• **Directions**: Return only the lines running from the top of the entries to the line with "turquoise cup: 9 -> 11", inclusive, exactly as written.

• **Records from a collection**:
*** Block opens ***

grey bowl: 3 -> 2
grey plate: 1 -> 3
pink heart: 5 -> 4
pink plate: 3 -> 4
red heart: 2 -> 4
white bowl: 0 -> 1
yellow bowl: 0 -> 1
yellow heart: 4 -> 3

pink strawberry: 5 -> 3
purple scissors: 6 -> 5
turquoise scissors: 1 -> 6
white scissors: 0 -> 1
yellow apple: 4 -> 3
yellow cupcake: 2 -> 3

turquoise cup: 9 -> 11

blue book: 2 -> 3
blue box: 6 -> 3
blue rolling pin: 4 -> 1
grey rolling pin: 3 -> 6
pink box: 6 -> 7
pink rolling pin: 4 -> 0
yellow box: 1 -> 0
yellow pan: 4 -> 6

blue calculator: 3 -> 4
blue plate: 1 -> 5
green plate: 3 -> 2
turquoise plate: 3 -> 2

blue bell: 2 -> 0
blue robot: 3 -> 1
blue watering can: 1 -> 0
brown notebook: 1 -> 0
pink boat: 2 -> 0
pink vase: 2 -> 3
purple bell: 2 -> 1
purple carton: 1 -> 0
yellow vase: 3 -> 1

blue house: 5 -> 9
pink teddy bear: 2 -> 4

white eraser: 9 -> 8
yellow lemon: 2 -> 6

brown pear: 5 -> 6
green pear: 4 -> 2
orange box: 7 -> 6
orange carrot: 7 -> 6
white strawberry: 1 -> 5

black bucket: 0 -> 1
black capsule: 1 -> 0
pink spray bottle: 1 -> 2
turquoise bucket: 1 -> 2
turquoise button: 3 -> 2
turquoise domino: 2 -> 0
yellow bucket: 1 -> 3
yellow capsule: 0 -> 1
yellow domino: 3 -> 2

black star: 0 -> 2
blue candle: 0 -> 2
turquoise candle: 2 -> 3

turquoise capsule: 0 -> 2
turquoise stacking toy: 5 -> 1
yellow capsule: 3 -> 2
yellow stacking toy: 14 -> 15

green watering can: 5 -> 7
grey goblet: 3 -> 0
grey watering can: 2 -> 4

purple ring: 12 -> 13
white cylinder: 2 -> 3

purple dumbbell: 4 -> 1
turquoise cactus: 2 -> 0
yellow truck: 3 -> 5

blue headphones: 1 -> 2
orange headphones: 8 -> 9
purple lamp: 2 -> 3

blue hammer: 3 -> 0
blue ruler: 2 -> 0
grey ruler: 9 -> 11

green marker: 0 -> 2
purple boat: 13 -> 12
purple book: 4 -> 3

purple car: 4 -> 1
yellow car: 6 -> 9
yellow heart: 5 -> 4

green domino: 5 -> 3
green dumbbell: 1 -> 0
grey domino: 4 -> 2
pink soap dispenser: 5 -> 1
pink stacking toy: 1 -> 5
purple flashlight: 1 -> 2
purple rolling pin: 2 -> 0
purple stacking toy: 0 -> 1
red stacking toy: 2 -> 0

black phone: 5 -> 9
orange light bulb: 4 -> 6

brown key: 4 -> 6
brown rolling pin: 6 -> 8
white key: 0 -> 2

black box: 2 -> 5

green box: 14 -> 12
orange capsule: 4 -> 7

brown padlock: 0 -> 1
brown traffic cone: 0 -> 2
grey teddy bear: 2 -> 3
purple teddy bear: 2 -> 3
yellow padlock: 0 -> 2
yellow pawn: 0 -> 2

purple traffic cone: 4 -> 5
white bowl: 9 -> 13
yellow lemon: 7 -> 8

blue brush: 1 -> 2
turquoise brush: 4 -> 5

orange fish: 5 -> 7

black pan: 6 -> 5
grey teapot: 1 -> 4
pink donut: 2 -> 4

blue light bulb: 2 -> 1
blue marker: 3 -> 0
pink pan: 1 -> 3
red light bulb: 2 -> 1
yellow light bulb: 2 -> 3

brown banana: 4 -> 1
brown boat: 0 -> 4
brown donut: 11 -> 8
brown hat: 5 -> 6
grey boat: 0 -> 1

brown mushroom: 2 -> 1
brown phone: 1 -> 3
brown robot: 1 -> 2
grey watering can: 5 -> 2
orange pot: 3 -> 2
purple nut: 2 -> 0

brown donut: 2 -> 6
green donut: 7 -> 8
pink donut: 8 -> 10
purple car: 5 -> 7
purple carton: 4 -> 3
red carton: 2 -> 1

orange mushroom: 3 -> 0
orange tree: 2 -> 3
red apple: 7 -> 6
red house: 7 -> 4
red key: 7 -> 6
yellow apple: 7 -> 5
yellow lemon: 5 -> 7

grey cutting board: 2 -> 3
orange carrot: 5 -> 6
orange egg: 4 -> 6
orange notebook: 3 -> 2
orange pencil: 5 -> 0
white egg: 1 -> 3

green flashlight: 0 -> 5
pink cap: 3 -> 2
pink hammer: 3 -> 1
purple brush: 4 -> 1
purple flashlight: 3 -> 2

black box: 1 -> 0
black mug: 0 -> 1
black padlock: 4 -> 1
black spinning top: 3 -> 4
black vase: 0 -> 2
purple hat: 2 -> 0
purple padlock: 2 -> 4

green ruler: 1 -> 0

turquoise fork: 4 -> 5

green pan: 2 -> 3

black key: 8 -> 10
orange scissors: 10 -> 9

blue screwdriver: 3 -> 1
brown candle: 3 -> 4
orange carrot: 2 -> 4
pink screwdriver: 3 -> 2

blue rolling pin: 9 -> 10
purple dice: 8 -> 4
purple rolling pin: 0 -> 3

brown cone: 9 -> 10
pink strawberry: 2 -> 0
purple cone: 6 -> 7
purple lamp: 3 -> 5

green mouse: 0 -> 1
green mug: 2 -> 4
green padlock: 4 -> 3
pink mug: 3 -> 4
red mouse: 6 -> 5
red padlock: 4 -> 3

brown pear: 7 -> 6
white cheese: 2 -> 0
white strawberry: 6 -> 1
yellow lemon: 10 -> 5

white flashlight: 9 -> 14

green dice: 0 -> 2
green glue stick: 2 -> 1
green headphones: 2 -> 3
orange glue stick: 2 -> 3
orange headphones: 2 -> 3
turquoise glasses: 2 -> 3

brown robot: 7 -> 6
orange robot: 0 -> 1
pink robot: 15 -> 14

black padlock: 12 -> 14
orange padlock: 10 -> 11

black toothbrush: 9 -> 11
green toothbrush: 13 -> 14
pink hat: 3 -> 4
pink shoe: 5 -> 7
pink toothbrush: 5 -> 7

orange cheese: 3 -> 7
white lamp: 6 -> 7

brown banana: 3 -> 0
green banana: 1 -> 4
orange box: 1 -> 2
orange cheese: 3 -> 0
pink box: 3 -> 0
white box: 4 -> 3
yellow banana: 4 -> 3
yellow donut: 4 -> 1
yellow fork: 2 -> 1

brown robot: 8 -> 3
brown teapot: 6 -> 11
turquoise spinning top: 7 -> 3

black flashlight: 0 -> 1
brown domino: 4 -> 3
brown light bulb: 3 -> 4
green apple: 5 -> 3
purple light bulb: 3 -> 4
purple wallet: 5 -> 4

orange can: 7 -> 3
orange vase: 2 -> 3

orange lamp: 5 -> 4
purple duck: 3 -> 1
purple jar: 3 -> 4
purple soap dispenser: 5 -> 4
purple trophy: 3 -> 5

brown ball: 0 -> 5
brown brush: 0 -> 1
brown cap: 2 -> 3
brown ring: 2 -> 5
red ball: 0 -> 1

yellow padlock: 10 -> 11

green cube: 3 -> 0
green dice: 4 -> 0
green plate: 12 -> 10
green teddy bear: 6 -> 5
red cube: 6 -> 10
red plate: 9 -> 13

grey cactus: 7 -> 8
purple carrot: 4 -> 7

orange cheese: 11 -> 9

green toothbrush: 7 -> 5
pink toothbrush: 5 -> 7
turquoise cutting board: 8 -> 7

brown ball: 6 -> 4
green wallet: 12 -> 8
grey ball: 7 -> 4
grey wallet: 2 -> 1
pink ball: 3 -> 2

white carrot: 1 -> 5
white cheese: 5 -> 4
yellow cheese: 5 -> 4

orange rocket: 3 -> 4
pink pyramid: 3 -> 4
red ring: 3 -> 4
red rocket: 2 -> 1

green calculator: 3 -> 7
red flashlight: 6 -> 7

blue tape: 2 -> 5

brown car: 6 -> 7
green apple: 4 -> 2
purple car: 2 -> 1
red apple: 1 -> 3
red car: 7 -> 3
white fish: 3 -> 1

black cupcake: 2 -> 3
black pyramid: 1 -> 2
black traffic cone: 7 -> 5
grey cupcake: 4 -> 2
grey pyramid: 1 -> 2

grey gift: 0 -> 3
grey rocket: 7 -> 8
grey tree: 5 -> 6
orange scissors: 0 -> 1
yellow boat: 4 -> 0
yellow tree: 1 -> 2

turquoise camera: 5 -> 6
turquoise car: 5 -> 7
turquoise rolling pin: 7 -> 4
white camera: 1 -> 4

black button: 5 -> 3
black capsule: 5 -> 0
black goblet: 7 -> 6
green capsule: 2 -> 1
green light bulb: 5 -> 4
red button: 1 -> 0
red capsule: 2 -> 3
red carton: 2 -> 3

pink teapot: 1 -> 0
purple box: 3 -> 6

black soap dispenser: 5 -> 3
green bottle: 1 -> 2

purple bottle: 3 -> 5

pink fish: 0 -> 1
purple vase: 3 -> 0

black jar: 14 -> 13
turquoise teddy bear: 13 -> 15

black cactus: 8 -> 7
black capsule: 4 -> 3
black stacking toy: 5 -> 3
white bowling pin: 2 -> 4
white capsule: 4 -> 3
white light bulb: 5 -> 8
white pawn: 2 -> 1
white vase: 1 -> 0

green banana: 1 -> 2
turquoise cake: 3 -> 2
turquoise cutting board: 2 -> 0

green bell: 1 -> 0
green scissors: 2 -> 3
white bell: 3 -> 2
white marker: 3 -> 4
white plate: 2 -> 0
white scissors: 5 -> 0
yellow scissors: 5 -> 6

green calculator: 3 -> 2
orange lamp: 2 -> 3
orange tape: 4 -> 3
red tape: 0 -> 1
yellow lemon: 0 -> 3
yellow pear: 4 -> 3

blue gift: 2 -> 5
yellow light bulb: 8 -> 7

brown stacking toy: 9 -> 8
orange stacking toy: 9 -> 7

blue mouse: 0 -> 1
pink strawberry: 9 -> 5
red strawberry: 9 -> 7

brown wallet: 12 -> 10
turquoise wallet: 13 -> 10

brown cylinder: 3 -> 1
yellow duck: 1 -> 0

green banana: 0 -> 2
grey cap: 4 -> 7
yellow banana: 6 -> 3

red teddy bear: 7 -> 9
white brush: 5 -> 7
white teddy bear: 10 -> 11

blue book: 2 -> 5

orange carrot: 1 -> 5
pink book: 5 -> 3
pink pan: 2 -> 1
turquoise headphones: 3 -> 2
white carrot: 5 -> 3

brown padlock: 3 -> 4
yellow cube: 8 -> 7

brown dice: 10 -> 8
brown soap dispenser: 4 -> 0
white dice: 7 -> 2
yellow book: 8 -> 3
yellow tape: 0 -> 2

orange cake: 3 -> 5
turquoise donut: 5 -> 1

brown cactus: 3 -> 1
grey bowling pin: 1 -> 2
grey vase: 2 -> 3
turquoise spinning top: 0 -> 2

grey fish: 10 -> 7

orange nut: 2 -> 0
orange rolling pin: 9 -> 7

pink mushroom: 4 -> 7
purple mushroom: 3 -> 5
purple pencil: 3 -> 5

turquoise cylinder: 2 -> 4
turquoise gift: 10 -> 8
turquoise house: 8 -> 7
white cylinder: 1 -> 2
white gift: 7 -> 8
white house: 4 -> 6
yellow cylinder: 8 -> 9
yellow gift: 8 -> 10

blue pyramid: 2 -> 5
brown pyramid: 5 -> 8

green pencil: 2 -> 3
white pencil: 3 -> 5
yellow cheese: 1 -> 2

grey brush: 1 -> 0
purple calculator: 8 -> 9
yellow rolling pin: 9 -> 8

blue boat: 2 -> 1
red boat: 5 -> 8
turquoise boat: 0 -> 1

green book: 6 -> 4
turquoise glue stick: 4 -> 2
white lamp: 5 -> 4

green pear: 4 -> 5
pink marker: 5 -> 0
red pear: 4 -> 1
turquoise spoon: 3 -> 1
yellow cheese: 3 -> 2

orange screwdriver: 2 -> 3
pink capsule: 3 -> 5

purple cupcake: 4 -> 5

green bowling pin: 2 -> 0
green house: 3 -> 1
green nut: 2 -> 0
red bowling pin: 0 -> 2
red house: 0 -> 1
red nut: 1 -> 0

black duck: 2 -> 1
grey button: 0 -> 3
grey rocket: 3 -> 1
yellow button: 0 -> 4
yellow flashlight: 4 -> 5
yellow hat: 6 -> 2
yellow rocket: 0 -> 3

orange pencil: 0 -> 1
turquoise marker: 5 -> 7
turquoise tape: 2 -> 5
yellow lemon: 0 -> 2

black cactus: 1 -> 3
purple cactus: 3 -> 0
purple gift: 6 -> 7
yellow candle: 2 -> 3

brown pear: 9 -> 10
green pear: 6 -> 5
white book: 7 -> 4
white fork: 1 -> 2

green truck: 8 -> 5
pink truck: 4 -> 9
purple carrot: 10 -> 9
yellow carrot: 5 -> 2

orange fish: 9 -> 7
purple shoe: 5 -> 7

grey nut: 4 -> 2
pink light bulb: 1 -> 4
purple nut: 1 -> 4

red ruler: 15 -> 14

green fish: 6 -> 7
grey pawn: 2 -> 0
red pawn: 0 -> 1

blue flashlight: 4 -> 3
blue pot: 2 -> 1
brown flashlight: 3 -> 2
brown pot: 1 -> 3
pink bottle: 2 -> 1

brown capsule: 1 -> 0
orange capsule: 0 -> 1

*** Block closes ***

• **Output of the task**:
grey bowl: 3 -> 2
grey plate: 1 -> 3
pink heart: 5 -> 4
pink plate: 3 -> 4
red heart: 2 -> 4
white bowl: 0 -> 1
yellow bowl: 0 -> 1
yellow heart: 4 -> 3

pink strawberry: 5 -> 3
purple scissors: 6 -> 5
turquoise scissors: 1 -> 6
white scissors: 0 -> 1
yellow apple: 4 -> 3
yellow cupcake: 2 -> 3

turquoise cup: 9 -> 11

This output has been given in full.